↓↓↓

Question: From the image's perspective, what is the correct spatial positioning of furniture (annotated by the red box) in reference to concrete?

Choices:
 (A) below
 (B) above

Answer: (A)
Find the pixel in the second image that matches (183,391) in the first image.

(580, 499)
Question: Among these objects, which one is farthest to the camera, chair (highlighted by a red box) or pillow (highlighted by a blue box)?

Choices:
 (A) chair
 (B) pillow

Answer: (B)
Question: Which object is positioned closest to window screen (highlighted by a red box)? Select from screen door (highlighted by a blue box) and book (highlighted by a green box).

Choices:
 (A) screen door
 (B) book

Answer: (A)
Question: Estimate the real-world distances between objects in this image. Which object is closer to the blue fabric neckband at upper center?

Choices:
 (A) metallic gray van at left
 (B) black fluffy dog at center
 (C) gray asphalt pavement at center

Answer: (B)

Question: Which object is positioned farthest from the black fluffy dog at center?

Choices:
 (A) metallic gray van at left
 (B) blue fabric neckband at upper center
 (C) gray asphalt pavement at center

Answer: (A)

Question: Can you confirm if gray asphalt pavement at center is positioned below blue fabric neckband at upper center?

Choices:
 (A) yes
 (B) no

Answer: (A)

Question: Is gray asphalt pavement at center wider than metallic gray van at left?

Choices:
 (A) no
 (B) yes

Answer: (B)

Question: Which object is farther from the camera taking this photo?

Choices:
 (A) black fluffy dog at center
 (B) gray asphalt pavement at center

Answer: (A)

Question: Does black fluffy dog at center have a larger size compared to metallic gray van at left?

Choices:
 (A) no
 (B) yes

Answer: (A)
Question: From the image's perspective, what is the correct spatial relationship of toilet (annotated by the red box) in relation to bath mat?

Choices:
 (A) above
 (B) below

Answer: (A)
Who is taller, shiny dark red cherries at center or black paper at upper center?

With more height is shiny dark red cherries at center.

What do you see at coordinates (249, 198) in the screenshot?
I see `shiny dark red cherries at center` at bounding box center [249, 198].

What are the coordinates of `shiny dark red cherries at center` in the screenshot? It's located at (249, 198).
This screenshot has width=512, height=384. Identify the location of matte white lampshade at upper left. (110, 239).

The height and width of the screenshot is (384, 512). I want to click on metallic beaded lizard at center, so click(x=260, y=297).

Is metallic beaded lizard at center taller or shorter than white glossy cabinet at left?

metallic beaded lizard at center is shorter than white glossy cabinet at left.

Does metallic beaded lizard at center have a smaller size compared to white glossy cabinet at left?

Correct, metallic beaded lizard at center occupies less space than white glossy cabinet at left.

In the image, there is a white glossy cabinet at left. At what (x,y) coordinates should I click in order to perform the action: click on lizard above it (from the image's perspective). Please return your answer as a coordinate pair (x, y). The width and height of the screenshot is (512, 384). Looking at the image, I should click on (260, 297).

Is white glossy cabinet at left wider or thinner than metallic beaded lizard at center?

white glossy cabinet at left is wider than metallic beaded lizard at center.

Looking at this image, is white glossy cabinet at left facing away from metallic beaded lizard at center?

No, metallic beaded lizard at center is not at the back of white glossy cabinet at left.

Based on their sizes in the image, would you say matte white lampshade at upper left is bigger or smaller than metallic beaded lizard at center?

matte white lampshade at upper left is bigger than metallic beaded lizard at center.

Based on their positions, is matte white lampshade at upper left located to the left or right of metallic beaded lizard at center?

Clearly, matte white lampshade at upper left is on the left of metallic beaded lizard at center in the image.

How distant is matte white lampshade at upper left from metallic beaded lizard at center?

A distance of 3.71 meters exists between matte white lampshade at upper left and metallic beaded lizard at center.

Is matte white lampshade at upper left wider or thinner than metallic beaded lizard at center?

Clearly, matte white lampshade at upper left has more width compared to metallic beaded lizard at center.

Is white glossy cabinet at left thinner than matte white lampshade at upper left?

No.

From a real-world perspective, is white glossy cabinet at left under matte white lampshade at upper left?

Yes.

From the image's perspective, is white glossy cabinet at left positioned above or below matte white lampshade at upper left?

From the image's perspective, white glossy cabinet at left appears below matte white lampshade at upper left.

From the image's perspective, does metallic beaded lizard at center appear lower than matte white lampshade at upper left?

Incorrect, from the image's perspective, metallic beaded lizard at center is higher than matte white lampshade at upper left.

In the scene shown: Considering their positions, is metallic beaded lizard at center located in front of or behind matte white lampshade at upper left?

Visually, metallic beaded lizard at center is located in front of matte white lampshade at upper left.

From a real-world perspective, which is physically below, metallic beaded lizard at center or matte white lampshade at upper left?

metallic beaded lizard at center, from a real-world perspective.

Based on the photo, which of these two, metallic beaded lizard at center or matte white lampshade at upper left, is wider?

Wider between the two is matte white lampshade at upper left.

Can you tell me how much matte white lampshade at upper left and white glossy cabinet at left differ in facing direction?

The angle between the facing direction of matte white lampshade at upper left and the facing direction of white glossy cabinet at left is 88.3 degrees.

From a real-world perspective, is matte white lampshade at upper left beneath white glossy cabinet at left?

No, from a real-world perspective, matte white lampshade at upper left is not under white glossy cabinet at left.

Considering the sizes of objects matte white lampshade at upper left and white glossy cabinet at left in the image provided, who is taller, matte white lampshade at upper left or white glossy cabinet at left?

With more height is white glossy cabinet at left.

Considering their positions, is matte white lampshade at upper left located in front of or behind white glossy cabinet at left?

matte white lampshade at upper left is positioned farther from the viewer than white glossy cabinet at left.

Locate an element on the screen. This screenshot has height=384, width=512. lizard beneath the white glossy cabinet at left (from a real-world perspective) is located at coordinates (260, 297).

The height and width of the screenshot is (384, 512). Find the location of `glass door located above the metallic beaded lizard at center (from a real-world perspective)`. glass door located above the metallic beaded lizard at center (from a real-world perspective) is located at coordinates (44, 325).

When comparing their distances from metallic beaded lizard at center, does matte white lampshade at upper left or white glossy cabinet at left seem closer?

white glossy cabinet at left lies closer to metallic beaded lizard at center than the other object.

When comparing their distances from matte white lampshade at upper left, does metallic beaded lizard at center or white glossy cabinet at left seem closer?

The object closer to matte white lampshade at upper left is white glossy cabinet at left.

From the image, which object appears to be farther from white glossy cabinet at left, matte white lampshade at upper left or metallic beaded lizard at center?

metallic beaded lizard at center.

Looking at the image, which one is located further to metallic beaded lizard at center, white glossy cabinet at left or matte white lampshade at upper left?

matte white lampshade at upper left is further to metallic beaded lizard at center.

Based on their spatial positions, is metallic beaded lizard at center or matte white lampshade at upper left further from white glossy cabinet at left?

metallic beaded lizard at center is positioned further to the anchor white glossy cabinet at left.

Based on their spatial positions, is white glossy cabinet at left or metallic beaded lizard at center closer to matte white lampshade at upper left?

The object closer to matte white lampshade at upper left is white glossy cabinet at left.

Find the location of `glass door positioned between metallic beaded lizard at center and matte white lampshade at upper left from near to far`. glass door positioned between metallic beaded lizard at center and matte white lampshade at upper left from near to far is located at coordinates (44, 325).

↑↑↑

### Given exercise
Reproduce every row above word for word, from the first through the last, changing nothing.

### The completed task
Question: From the image's perspective, what is the correct spatial positioning of furniture (annotated by the red box) in reference to concrete?

Choices:
 (A) below
 (B) above

Answer: (A)
Find the pixel in the second image that matches (183,391) in the first image.

(580, 499)
Question: Among these objects, which one is farthest to the camera, chair (highlighted by a red box) or pillow (highlighted by a blue box)?

Choices:
 (A) chair
 (B) pillow

Answer: (B)
Question: Which object is positioned closest to window screen (highlighted by a red box)? Select from screen door (highlighted by a blue box) and book (highlighted by a green box).

Choices:
 (A) screen door
 (B) book

Answer: (A)
Question: Estimate the real-world distances between objects in this image. Which object is closer to the blue fabric neckband at upper center?

Choices:
 (A) metallic gray van at left
 (B) black fluffy dog at center
 (C) gray asphalt pavement at center

Answer: (B)

Question: Which object is positioned farthest from the black fluffy dog at center?

Choices:
 (A) metallic gray van at left
 (B) blue fabric neckband at upper center
 (C) gray asphalt pavement at center

Answer: (A)

Question: Can you confirm if gray asphalt pavement at center is positioned below blue fabric neckband at upper center?

Choices:
 (A) yes
 (B) no

Answer: (A)

Question: Is gray asphalt pavement at center wider than metallic gray van at left?

Choices:
 (A) no
 (B) yes

Answer: (B)

Question: Which object is farther from the camera taking this photo?

Choices:
 (A) black fluffy dog at center
 (B) gray asphalt pavement at center

Answer: (A)

Question: Does black fluffy dog at center have a larger size compared to metallic gray van at left?

Choices:
 (A) no
 (B) yes

Answer: (A)
Question: From the image's perspective, what is the correct spatial relationship of toilet (annotated by the red box) in relation to bath mat?

Choices:
 (A) above
 (B) below

Answer: (A)
Who is taller, shiny dark red cherries at center or black paper at upper center?

With more height is shiny dark red cherries at center.

What do you see at coordinates (249, 198) in the screenshot?
I see `shiny dark red cherries at center` at bounding box center [249, 198].

What are the coordinates of `shiny dark red cherries at center` in the screenshot? It's located at (249, 198).
This screenshot has width=512, height=384. Identify the location of matte white lampshade at upper left. (110, 239).

The height and width of the screenshot is (384, 512). I want to click on metallic beaded lizard at center, so click(x=260, y=297).

Is metallic beaded lizard at center taller or shorter than white glossy cabinet at left?

metallic beaded lizard at center is shorter than white glossy cabinet at left.

Does metallic beaded lizard at center have a smaller size compared to white glossy cabinet at left?

Correct, metallic beaded lizard at center occupies less space than white glossy cabinet at left.

In the image, there is a white glossy cabinet at left. At what (x,y) coordinates should I click in order to perform the action: click on lizard above it (from the image's perspective). Please return your answer as a coordinate pair (x, y). The width and height of the screenshot is (512, 384). Looking at the image, I should click on (260, 297).

Is white glossy cabinet at left wider or thinner than metallic beaded lizard at center?

white glossy cabinet at left is wider than metallic beaded lizard at center.

Looking at this image, is white glossy cabinet at left facing away from metallic beaded lizard at center?

No, metallic beaded lizard at center is not at the back of white glossy cabinet at left.

Based on their sizes in the image, would you say matte white lampshade at upper left is bigger or smaller than metallic beaded lizard at center?

matte white lampshade at upper left is bigger than metallic beaded lizard at center.

Based on their positions, is matte white lampshade at upper left located to the left or right of metallic beaded lizard at center?

Clearly, matte white lampshade at upper left is on the left of metallic beaded lizard at center in the image.

How distant is matte white lampshade at upper left from metallic beaded lizard at center?

A distance of 3.71 meters exists between matte white lampshade at upper left and metallic beaded lizard at center.

Is matte white lampshade at upper left wider or thinner than metallic beaded lizard at center?

Clearly, matte white lampshade at upper left has more width compared to metallic beaded lizard at center.

Is white glossy cabinet at left thinner than matte white lampshade at upper left?

No.

From a real-world perspective, is white glossy cabinet at left under matte white lampshade at upper left?

Yes.

From the image's perspective, is white glossy cabinet at left positioned above or below matte white lampshade at upper left?

From the image's perspective, white glossy cabinet at left appears below matte white lampshade at upper left.

From the image's perspective, does metallic beaded lizard at center appear lower than matte white lampshade at upper left?

Incorrect, from the image's perspective, metallic beaded lizard at center is higher than matte white lampshade at upper left.

In the scene shown: Considering their positions, is metallic beaded lizard at center located in front of or behind matte white lampshade at upper left?

Visually, metallic beaded lizard at center is located in front of matte white lampshade at upper left.

From a real-world perspective, which is physically below, metallic beaded lizard at center or matte white lampshade at upper left?

metallic beaded lizard at center, from a real-world perspective.

Based on the photo, which of these two, metallic beaded lizard at center or matte white lampshade at upper left, is wider?

Wider between the two is matte white lampshade at upper left.

Can you tell me how much matte white lampshade at upper left and white glossy cabinet at left differ in facing direction?

The angle between the facing direction of matte white lampshade at upper left and the facing direction of white glossy cabinet at left is 88.3 degrees.

From a real-world perspective, is matte white lampshade at upper left beneath white glossy cabinet at left?

No, from a real-world perspective, matte white lampshade at upper left is not under white glossy cabinet at left.

Considering the sizes of objects matte white lampshade at upper left and white glossy cabinet at left in the image provided, who is taller, matte white lampshade at upper left or white glossy cabinet at left?

With more height is white glossy cabinet at left.

Considering their positions, is matte white lampshade at upper left located in front of or behind white glossy cabinet at left?

matte white lampshade at upper left is positioned farther from the viewer than white glossy cabinet at left.

Locate an element on the screen. This screenshot has height=384, width=512. lizard beneath the white glossy cabinet at left (from a real-world perspective) is located at coordinates (260, 297).

The height and width of the screenshot is (384, 512). Find the location of `glass door located above the metallic beaded lizard at center (from a real-world perspective)`. glass door located above the metallic beaded lizard at center (from a real-world perspective) is located at coordinates (44, 325).

When comparing their distances from metallic beaded lizard at center, does matte white lampshade at upper left or white glossy cabinet at left seem closer?

white glossy cabinet at left lies closer to metallic beaded lizard at center than the other object.

When comparing their distances from matte white lampshade at upper left, does metallic beaded lizard at center or white glossy cabinet at left seem closer?

The object closer to matte white lampshade at upper left is white glossy cabinet at left.

From the image, which object appears to be farther from white glossy cabinet at left, matte white lampshade at upper left or metallic beaded lizard at center?

metallic beaded lizard at center.

Looking at the image, which one is located further to metallic beaded lizard at center, white glossy cabinet at left or matte white lampshade at upper left?

matte white lampshade at upper left is further to metallic beaded lizard at center.

Based on their spatial positions, is metallic beaded lizard at center or matte white lampshade at upper left further from white glossy cabinet at left?

metallic beaded lizard at center is positioned further to the anchor white glossy cabinet at left.

Based on their spatial positions, is white glossy cabinet at left or metallic beaded lizard at center closer to matte white lampshade at upper left?

The object closer to matte white lampshade at upper left is white glossy cabinet at left.

Find the location of `glass door positioned between metallic beaded lizard at center and matte white lampshade at upper left from near to far`. glass door positioned between metallic beaded lizard at center and matte white lampshade at upper left from near to far is located at coordinates (44, 325).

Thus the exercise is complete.